— AIM OF THE EXERCISE —
Take the data below and copy exactly the lines starting at the one with "none -> blue brick B4:B5 level 2" and finishing at the one with "none -> tan tile F2:G4 level 1", both included.

== DATASET RECORDS

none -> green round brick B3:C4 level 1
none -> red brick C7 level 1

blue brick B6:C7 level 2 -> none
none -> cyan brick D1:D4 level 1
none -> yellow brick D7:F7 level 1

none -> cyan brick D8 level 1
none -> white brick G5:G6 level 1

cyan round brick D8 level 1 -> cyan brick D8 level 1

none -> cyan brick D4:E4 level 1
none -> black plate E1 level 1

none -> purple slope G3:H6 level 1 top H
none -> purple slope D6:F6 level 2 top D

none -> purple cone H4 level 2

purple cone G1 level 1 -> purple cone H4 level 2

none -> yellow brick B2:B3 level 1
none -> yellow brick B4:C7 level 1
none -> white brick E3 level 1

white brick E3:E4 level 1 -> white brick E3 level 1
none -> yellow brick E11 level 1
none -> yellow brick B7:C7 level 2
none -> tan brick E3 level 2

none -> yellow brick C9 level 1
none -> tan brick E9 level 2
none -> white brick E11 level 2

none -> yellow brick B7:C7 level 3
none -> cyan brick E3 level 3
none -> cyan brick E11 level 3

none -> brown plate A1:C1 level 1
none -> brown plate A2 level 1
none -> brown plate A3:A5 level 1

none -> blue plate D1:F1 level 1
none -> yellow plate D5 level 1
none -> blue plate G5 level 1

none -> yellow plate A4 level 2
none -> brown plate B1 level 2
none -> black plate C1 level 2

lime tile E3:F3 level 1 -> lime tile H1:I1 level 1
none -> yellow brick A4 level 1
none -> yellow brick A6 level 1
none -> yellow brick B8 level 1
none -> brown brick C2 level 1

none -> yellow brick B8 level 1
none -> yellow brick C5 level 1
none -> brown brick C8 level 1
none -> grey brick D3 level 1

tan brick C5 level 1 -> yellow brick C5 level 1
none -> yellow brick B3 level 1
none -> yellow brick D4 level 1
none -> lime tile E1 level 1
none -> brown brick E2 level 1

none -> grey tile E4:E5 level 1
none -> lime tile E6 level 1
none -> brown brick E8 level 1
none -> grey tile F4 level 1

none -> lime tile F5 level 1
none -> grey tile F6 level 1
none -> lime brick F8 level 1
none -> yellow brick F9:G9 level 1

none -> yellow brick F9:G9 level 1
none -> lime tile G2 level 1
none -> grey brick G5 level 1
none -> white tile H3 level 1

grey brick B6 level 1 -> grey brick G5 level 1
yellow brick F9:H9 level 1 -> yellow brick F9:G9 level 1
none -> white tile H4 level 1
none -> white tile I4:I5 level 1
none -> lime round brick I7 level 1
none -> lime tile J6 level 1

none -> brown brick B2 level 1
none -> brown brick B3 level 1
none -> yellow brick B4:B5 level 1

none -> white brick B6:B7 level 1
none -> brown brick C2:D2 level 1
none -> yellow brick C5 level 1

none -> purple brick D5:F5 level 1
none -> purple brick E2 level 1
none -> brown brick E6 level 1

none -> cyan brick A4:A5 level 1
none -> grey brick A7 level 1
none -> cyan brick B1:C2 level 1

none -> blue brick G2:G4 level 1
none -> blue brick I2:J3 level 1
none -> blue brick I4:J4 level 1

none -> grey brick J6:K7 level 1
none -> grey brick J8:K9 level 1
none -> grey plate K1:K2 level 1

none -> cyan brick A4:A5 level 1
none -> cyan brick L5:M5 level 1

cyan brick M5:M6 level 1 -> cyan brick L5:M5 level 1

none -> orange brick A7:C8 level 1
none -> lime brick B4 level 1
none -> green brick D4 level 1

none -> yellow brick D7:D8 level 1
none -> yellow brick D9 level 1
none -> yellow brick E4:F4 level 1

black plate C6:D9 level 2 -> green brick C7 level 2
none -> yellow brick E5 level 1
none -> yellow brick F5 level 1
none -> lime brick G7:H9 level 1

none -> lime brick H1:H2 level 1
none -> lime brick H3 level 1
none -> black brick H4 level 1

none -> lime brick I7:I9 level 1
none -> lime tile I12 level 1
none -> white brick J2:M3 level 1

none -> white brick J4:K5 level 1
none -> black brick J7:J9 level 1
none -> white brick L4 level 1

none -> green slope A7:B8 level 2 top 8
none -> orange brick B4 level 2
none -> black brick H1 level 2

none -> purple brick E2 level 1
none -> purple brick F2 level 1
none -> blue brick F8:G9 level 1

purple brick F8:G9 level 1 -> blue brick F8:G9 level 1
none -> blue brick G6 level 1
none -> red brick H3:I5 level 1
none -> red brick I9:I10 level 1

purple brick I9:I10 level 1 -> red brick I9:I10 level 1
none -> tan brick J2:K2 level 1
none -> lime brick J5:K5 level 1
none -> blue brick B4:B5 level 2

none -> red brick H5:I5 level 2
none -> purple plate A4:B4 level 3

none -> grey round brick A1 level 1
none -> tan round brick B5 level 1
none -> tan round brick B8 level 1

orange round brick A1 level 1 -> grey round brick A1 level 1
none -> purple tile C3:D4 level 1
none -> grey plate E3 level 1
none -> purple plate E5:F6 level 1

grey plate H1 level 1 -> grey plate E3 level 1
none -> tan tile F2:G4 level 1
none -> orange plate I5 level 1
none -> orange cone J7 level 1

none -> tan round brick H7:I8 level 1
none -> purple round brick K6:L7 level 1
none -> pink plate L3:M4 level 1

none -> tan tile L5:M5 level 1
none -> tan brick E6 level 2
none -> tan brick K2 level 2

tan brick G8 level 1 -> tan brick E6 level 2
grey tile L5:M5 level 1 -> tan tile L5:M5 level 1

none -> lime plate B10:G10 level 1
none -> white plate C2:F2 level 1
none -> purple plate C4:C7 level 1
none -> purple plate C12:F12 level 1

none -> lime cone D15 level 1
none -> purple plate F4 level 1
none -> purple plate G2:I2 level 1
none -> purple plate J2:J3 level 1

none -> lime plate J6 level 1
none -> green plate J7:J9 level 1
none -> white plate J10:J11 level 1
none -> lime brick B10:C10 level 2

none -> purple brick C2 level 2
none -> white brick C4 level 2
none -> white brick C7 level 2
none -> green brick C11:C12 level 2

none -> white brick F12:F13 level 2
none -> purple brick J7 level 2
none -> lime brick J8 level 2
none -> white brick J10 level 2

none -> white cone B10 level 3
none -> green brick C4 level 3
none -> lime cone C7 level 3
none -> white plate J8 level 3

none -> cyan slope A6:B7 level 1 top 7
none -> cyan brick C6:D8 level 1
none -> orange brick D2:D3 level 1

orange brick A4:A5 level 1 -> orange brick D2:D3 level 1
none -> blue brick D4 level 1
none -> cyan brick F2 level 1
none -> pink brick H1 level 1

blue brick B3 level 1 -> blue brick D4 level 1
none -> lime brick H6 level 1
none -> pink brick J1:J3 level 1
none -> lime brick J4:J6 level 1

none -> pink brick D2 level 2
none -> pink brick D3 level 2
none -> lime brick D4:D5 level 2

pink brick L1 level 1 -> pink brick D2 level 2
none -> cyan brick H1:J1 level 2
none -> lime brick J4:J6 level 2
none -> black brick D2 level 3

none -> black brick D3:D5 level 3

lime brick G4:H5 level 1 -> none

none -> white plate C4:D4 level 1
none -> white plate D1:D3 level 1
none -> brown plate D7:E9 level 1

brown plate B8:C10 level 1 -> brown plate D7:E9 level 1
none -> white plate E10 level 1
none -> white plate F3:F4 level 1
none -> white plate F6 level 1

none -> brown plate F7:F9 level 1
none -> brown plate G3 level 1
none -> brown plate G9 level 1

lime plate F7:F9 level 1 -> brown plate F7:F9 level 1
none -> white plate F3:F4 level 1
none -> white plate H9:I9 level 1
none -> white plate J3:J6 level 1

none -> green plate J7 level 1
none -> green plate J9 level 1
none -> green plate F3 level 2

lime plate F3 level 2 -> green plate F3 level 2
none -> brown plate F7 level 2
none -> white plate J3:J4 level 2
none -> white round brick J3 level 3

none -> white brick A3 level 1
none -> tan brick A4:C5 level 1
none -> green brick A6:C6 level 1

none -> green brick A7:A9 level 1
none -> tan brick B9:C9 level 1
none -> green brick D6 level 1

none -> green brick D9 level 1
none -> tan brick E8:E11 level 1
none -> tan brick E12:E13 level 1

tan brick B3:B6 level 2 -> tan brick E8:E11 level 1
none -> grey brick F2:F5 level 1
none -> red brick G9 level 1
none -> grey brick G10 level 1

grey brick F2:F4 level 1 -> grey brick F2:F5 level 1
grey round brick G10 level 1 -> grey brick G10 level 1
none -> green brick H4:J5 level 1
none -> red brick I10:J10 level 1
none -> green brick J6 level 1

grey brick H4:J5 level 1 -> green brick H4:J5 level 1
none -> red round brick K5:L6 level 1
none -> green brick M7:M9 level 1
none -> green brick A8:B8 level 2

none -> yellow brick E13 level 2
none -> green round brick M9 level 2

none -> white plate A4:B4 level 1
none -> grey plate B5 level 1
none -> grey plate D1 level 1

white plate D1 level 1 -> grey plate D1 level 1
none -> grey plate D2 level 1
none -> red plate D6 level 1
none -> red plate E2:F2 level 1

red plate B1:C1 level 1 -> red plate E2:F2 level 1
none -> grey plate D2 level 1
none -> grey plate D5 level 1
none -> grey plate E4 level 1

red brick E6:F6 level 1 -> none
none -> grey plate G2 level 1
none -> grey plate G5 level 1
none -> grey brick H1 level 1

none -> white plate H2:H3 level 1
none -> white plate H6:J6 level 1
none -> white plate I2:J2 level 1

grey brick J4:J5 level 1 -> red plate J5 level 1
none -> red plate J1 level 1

====

— ANSWER TO THIS TASK —
none -> blue brick B4:B5 level 2

none -> red brick H5:I5 level 2
none -> purple plate A4:B4 level 3

none -> grey round brick A1 level 1
none -> tan round brick B5 level 1
none -> tan round brick B8 level 1

orange round brick A1 level 1 -> grey round brick A1 level 1
none -> purple tile C3:D4 level 1
none -> grey plate E3 level 1
none -> purple plate E5:F6 level 1

grey plate H1 level 1 -> grey plate E3 level 1
none -> tan tile F2:G4 level 1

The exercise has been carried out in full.